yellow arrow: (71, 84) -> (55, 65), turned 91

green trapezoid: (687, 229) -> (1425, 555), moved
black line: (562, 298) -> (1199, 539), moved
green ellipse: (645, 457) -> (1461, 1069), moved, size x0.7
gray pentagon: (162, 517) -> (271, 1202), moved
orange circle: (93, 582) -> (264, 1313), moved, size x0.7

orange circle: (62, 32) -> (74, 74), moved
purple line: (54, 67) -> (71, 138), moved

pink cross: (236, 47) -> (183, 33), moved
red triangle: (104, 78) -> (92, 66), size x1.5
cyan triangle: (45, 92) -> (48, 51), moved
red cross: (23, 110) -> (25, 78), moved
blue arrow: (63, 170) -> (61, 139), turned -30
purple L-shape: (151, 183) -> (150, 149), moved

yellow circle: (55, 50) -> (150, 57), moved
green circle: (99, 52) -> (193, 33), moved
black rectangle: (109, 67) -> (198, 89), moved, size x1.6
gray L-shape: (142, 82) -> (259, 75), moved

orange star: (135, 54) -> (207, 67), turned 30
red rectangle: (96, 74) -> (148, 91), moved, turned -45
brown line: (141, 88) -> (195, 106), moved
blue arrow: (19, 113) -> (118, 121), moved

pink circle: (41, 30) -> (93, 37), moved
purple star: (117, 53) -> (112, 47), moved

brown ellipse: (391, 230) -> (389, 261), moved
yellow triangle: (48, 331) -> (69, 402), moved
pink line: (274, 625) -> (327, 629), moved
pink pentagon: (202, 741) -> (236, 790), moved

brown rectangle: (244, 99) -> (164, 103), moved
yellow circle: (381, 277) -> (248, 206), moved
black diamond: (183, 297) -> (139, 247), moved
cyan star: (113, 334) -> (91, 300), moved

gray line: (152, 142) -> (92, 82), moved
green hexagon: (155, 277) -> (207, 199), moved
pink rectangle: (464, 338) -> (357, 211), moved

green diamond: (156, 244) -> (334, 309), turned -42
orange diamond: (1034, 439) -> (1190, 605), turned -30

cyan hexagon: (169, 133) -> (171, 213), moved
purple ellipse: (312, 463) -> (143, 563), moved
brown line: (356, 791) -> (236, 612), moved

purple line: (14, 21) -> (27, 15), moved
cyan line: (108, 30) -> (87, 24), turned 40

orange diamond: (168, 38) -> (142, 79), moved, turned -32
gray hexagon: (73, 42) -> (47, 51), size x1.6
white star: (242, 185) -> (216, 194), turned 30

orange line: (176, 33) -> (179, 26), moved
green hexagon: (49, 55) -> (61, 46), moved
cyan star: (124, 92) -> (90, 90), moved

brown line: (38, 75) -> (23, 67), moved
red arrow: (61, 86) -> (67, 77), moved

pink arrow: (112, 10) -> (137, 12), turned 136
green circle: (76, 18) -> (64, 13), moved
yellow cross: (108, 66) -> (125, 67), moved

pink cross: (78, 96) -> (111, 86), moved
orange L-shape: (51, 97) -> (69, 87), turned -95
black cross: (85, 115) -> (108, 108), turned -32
· · ·
**Task statement**: Print all entries again, exactly.

**Task response**:
yellow arrow: (71, 84) -> (55, 65), turned 91

green trapezoid: (687, 229) -> (1425, 555), moved
black line: (562, 298) -> (1199, 539), moved
green ellipse: (645, 457) -> (1461, 1069), moved, size x0.7
gray pentagon: (162, 517) -> (271, 1202), moved
orange circle: (93, 582) -> (264, 1313), moved, size x0.7

orange circle: (62, 32) -> (74, 74), moved
purple line: (54, 67) -> (71, 138), moved

pink cross: (236, 47) -> (183, 33), moved
red triangle: (104, 78) -> (92, 66), size x1.5
cyan triangle: (45, 92) -> (48, 51), moved
red cross: (23, 110) -> (25, 78), moved
blue arrow: (63, 170) -> (61, 139), turned -30
purple L-shape: (151, 183) -> (150, 149), moved

yellow circle: (55, 50) -> (150, 57), moved
green circle: (99, 52) -> (193, 33), moved
black rectangle: (109, 67) -> (198, 89), moved, size x1.6
gray L-shape: (142, 82) -> (259, 75), moved

orange star: (135, 54) -> (207, 67), turned 30
red rectangle: (96, 74) -> (148, 91), moved, turned -45
brown line: (141, 88) -> (195, 106), moved
blue arrow: (19, 113) -> (118, 121), moved

pink circle: (41, 30) -> (93, 37), moved
purple star: (117, 53) -> (112, 47), moved

brown ellipse: (391, 230) -> (389, 261), moved
yellow triangle: (48, 331) -> (69, 402), moved
pink line: (274, 625) -> (327, 629), moved
pink pentagon: (202, 741) -> (236, 790), moved

brown rectangle: (244, 99) -> (164, 103), moved
yellow circle: (381, 277) -> (248, 206), moved
black diamond: (183, 297) -> (139, 247), moved
cyan star: (113, 334) -> (91, 300), moved

gray line: (152, 142) -> (92, 82), moved
green hexagon: (155, 277) -> (207, 199), moved
pink rectangle: (464, 338) -> (357, 211), moved

green diamond: (156, 244) -> (334, 309), turned -42
orange diamond: (1034, 439) -> (1190, 605), turned -30

cyan hexagon: (169, 133) -> (171, 213), moved
purple ellipse: (312, 463) -> (143, 563), moved
brown line: (356, 791) -> (236, 612), moved

purple line: (14, 21) -> (27, 15), moved
cyan line: (108, 30) -> (87, 24), turned 40

orange diamond: (168, 38) -> (142, 79), moved, turned -32
gray hexagon: (73, 42) -> (47, 51), size x1.6
white star: (242, 185) -> (216, 194), turned 30

orange line: (176, 33) -> (179, 26), moved
green hexagon: (49, 55) -> (61, 46), moved
cyan star: (124, 92) -> (90, 90), moved

brown line: (38, 75) -> (23, 67), moved
red arrow: (61, 86) -> (67, 77), moved

pink arrow: (112, 10) -> (137, 12), turned 136
green circle: (76, 18) -> (64, 13), moved
yellow cross: (108, 66) -> (125, 67), moved

pink cross: (78, 96) -> (111, 86), moved
orange L-shape: (51, 97) -> (69, 87), turned -95
black cross: (85, 115) -> (108, 108), turned -32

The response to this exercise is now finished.